ASSIGNED TASK: Among the lines below, a stretch begins at the one with "white bowl: 4 -> 5" and ends at the one with "red pyramid: 8 -> 6". Repeat that stretch exactly, ends included.

____ PROVIDED ENTRIES

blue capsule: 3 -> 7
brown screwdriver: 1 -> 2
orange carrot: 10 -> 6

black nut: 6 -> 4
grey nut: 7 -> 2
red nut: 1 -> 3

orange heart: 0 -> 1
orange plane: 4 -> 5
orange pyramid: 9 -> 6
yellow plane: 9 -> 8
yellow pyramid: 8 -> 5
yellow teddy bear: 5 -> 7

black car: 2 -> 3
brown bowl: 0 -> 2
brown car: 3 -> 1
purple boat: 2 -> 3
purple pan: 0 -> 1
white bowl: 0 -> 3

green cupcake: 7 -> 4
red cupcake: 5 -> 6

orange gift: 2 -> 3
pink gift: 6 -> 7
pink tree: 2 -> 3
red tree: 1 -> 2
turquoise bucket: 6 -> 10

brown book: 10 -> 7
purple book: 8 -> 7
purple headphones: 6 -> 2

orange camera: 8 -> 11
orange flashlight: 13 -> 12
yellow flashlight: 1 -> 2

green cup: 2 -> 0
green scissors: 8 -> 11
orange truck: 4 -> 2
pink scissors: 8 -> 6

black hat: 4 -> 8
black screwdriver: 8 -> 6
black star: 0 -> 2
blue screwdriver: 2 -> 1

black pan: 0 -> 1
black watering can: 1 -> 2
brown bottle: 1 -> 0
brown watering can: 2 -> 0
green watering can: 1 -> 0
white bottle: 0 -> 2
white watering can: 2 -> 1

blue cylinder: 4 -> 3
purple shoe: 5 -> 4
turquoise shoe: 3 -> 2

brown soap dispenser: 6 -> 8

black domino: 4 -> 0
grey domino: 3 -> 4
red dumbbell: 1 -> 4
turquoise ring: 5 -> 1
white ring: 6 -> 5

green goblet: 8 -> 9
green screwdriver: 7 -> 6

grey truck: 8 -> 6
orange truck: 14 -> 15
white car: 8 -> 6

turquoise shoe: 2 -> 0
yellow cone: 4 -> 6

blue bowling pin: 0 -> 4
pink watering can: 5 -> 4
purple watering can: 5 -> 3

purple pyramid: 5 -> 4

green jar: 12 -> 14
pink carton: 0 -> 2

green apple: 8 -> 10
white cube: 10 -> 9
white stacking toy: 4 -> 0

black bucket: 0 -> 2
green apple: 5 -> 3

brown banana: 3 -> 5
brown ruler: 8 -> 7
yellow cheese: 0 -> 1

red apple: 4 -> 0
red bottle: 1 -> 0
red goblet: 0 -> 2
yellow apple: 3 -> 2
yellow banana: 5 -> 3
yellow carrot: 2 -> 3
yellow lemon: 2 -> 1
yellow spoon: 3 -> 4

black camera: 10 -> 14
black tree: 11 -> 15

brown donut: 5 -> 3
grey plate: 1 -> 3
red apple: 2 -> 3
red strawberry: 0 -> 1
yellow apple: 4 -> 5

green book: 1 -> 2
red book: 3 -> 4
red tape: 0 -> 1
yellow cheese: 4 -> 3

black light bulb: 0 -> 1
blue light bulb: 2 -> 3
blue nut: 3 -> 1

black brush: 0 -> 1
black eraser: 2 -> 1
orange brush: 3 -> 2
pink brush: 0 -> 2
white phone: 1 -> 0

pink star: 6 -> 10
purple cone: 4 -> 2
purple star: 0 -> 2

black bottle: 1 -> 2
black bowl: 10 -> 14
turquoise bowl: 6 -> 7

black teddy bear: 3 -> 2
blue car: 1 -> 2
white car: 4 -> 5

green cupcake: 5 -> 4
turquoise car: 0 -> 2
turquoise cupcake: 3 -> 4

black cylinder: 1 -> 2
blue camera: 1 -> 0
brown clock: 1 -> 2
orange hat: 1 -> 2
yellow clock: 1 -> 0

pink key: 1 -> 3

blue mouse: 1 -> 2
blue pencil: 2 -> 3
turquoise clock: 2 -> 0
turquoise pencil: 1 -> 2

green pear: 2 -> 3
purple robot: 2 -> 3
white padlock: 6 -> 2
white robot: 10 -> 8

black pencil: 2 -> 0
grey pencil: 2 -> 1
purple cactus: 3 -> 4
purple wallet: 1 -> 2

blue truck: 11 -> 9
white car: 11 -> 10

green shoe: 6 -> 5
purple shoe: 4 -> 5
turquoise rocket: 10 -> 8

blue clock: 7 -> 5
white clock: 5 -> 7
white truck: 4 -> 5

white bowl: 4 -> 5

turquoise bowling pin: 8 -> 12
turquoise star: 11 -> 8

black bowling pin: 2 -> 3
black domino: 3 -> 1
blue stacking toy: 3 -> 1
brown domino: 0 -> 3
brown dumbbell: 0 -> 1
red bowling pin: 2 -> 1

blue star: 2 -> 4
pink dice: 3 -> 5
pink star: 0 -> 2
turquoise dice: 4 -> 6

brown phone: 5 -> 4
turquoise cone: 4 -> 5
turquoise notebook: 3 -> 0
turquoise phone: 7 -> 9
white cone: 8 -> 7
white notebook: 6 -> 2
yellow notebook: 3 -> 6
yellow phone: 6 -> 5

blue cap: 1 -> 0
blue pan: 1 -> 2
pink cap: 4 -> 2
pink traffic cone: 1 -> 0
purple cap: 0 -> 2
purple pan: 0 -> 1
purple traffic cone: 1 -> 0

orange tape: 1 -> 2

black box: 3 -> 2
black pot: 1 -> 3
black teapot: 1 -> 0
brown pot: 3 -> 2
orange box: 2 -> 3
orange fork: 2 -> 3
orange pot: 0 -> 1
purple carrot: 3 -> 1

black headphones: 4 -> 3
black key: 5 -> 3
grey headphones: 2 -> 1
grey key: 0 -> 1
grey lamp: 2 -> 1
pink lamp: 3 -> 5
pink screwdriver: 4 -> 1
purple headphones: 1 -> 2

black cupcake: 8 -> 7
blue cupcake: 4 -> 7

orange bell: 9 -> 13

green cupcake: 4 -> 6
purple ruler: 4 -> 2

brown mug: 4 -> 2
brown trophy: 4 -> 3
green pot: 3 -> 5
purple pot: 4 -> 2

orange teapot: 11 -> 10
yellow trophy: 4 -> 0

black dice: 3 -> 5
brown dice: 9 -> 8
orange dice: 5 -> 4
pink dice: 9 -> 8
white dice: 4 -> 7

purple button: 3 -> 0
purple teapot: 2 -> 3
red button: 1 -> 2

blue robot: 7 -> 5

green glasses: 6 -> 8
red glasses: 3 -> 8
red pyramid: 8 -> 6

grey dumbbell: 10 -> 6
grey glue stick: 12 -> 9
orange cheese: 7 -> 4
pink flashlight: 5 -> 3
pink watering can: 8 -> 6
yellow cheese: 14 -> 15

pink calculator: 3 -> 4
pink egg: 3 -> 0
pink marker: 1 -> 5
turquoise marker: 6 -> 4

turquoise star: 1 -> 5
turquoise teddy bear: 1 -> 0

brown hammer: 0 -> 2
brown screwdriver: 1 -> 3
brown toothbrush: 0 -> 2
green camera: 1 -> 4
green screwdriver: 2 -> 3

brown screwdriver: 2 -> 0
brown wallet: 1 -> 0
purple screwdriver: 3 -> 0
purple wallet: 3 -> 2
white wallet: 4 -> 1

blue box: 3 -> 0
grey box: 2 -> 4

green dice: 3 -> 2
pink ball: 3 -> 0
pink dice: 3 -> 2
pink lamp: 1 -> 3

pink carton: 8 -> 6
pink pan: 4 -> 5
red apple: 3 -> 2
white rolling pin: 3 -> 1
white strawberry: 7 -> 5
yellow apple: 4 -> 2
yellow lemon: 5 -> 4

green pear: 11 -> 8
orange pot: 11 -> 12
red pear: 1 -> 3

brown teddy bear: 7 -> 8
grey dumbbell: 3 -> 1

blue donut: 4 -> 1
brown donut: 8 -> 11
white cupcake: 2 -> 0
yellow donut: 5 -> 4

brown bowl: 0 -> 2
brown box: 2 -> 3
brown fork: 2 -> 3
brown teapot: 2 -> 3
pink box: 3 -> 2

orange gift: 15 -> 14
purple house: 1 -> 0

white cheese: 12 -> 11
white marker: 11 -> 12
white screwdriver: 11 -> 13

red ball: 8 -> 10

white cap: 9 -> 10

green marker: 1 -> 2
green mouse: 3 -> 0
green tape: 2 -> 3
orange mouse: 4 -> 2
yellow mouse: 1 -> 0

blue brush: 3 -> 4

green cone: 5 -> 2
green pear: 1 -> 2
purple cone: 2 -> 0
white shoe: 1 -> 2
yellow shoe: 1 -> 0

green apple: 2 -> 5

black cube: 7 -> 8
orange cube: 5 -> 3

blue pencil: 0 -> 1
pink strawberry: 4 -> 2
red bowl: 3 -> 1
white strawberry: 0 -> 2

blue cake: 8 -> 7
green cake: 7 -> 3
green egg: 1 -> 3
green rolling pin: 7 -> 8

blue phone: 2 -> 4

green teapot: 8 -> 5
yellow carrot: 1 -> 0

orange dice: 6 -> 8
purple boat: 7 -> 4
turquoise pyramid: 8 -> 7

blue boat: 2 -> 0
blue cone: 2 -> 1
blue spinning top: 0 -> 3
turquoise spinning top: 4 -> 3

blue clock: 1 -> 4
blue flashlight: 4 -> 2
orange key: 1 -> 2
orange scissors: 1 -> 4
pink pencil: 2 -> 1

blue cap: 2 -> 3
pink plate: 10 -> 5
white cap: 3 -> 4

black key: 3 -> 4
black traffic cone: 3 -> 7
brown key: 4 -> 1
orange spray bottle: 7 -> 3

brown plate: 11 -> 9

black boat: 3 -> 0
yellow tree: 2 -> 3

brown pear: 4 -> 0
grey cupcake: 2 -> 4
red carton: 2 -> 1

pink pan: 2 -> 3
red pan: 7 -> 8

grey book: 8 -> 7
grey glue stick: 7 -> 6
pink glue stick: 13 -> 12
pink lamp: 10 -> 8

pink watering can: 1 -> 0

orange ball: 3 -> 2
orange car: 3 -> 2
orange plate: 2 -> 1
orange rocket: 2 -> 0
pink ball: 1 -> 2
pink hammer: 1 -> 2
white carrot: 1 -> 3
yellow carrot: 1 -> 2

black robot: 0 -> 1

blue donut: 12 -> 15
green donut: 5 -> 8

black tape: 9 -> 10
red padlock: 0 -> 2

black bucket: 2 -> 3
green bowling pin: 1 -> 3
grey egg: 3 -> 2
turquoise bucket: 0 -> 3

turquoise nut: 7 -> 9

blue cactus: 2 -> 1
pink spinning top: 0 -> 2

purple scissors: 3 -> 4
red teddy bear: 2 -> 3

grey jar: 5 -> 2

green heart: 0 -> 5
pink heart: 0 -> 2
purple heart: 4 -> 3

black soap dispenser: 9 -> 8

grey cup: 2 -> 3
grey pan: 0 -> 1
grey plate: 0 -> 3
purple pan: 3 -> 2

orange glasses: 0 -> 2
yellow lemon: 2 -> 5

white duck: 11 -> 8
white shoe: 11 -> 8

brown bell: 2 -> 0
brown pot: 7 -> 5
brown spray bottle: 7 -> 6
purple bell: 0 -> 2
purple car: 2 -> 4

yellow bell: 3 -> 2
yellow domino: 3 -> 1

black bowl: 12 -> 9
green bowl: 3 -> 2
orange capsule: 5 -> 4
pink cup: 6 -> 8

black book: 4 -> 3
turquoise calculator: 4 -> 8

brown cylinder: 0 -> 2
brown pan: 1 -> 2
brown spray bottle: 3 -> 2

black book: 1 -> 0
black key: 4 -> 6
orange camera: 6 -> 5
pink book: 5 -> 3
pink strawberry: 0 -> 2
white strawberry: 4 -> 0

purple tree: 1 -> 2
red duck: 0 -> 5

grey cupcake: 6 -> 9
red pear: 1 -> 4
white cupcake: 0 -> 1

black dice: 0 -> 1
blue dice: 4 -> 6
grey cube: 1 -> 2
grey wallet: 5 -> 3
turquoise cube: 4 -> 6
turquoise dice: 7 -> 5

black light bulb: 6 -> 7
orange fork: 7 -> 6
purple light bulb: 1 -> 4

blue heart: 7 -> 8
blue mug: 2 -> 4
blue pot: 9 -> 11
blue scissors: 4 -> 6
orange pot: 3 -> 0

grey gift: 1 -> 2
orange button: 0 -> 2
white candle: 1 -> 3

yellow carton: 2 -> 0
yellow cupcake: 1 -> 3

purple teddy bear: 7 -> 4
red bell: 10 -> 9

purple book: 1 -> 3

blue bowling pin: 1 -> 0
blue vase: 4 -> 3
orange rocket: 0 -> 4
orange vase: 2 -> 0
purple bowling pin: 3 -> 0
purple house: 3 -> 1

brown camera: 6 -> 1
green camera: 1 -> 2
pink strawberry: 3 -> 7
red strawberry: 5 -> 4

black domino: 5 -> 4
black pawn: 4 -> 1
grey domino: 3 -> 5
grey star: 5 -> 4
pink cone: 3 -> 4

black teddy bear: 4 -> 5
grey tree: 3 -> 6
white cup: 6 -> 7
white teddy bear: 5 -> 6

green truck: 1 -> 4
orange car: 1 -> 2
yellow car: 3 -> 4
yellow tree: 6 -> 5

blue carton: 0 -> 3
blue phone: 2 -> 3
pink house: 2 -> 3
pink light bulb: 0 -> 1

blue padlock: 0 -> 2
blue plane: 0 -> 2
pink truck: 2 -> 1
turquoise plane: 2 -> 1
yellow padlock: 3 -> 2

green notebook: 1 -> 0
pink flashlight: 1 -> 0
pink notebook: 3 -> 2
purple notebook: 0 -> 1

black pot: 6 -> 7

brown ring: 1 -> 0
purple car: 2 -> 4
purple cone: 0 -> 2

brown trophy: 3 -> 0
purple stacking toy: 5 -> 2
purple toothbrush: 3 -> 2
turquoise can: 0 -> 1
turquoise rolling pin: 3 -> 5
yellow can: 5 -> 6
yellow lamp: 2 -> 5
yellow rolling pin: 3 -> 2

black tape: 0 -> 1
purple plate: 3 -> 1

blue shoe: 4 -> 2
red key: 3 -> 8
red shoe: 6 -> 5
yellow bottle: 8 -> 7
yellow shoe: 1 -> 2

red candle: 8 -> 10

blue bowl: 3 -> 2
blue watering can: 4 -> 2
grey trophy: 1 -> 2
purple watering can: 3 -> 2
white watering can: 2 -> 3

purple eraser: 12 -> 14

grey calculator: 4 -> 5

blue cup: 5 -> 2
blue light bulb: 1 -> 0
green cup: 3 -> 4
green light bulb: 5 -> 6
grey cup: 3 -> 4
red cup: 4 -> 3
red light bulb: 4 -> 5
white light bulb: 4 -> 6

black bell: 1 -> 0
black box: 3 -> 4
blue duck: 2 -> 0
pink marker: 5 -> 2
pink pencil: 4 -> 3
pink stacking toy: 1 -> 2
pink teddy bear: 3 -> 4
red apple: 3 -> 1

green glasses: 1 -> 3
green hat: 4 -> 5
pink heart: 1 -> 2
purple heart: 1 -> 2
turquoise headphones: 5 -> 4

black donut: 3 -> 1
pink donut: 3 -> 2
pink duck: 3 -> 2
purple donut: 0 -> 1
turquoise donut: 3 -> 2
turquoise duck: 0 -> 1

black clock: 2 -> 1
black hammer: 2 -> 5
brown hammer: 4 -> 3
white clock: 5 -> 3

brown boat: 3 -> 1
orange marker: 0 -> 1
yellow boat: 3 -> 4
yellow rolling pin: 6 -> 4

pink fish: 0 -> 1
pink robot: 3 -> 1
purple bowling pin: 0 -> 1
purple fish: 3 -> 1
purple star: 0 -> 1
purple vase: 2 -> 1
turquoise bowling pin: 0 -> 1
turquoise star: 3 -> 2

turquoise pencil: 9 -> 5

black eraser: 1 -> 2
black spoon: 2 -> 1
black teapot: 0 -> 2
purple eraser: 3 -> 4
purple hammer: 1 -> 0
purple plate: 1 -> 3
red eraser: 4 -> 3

________

THE COMPLETED TASK:
white bowl: 4 -> 5

turquoise bowling pin: 8 -> 12
turquoise star: 11 -> 8

black bowling pin: 2 -> 3
black domino: 3 -> 1
blue stacking toy: 3 -> 1
brown domino: 0 -> 3
brown dumbbell: 0 -> 1
red bowling pin: 2 -> 1

blue star: 2 -> 4
pink dice: 3 -> 5
pink star: 0 -> 2
turquoise dice: 4 -> 6

brown phone: 5 -> 4
turquoise cone: 4 -> 5
turquoise notebook: 3 -> 0
turquoise phone: 7 -> 9
white cone: 8 -> 7
white notebook: 6 -> 2
yellow notebook: 3 -> 6
yellow phone: 6 -> 5

blue cap: 1 -> 0
blue pan: 1 -> 2
pink cap: 4 -> 2
pink traffic cone: 1 -> 0
purple cap: 0 -> 2
purple pan: 0 -> 1
purple traffic cone: 1 -> 0

orange tape: 1 -> 2

black box: 3 -> 2
black pot: 1 -> 3
black teapot: 1 -> 0
brown pot: 3 -> 2
orange box: 2 -> 3
orange fork: 2 -> 3
orange pot: 0 -> 1
purple carrot: 3 -> 1

black headphones: 4 -> 3
black key: 5 -> 3
grey headphones: 2 -> 1
grey key: 0 -> 1
grey lamp: 2 -> 1
pink lamp: 3 -> 5
pink screwdriver: 4 -> 1
purple headphones: 1 -> 2

black cupcake: 8 -> 7
blue cupcake: 4 -> 7

orange bell: 9 -> 13

green cupcake: 4 -> 6
purple ruler: 4 -> 2

brown mug: 4 -> 2
brown trophy: 4 -> 3
green pot: 3 -> 5
purple pot: 4 -> 2

orange teapot: 11 -> 10
yellow trophy: 4 -> 0

black dice: 3 -> 5
brown dice: 9 -> 8
orange dice: 5 -> 4
pink dice: 9 -> 8
white dice: 4 -> 7

purple button: 3 -> 0
purple teapot: 2 -> 3
red button: 1 -> 2

blue robot: 7 -> 5

green glasses: 6 -> 8
red glasses: 3 -> 8
red pyramid: 8 -> 6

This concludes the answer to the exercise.